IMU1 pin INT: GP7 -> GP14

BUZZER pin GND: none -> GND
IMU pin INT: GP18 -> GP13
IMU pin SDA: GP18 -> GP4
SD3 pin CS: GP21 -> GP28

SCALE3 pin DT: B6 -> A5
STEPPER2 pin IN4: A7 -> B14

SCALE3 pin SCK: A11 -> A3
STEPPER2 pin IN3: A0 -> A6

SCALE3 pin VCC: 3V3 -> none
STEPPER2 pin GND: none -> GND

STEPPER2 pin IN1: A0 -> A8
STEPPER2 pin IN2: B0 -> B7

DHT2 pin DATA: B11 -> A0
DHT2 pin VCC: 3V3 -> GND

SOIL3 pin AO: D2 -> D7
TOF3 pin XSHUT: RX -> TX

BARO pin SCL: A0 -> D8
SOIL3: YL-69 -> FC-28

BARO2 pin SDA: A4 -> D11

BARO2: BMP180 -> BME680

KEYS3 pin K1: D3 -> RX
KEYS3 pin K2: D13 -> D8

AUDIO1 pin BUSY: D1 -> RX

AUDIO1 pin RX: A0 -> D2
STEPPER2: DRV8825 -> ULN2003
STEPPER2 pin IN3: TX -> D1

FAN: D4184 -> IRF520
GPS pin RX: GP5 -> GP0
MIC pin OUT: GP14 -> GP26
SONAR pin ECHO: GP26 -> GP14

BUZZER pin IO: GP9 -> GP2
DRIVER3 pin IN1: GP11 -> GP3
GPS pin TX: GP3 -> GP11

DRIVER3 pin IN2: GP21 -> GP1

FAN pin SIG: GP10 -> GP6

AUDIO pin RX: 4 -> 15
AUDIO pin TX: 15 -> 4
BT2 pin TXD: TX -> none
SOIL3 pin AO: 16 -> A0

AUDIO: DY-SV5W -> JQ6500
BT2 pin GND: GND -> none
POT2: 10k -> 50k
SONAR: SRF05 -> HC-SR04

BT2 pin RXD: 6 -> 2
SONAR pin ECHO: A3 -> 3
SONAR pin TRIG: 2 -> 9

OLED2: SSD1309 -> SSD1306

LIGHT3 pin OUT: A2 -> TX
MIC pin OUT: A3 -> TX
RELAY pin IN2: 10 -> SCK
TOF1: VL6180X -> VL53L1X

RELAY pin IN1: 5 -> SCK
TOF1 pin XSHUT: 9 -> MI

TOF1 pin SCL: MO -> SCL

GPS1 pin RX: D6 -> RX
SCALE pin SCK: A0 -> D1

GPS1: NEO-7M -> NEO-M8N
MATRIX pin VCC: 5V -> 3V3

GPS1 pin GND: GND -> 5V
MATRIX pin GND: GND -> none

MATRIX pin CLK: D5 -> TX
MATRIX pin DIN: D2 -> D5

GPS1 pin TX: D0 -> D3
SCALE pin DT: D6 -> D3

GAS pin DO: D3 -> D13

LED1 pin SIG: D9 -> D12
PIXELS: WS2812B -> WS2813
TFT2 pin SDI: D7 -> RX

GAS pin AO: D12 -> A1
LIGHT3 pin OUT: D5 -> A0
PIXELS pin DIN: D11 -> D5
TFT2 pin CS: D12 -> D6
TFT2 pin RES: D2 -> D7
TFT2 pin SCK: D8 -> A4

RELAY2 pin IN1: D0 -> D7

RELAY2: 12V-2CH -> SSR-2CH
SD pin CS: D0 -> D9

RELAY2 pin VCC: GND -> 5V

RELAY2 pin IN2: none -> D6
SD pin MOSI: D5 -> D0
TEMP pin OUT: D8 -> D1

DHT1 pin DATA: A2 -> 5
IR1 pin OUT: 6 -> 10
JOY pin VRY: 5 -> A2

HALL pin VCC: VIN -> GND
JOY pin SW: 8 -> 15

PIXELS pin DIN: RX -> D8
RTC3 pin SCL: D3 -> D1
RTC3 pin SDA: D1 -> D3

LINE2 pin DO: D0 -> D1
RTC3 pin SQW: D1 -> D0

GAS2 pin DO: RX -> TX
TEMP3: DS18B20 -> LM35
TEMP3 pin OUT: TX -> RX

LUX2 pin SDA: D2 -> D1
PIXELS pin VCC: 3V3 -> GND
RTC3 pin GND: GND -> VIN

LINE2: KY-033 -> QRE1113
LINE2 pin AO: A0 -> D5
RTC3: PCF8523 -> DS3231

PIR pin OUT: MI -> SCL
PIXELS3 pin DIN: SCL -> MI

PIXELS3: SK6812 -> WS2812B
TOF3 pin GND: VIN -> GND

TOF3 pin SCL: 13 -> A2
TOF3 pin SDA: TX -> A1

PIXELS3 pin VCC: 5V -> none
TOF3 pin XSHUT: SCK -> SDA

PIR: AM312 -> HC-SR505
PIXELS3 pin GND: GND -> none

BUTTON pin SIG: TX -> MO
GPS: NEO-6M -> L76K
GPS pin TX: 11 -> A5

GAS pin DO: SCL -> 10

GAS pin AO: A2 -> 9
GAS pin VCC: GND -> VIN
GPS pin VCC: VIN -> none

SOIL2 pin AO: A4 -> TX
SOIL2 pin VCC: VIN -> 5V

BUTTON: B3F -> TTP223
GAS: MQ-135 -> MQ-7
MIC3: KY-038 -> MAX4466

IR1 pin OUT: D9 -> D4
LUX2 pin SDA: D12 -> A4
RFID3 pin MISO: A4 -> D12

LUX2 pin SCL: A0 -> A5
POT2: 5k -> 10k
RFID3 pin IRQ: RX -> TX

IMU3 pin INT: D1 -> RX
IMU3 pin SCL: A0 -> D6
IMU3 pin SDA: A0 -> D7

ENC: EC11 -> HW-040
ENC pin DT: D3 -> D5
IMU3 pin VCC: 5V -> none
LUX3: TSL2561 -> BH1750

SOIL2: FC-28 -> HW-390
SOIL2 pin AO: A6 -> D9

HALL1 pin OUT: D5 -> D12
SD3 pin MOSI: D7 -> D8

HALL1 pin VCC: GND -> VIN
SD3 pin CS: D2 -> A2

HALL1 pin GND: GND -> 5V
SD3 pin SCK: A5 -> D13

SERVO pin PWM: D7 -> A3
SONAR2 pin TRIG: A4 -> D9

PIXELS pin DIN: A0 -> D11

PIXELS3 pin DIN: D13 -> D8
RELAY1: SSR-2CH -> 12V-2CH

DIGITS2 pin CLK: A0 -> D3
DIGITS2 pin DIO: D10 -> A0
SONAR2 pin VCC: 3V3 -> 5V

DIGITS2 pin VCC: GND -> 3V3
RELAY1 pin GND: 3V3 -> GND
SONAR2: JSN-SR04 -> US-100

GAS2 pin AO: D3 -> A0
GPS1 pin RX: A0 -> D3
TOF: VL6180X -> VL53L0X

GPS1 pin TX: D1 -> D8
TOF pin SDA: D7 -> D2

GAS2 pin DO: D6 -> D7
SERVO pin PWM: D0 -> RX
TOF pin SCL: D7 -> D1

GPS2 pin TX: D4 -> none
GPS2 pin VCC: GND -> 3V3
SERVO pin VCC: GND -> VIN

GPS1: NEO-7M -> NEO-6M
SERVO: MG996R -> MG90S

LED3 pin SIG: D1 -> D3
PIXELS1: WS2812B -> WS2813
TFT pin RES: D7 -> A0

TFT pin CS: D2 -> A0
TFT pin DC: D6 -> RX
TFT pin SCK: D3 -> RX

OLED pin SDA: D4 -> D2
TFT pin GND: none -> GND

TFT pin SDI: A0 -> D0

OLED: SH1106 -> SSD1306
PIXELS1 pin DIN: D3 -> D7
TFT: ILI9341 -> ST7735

........

» **Exercise brief**
Of the lines above, copy each that contains "BUZZER".

» **The completed task**
BUZZER pin GND: none -> GND
BUZZER pin IO: GP9 -> GP2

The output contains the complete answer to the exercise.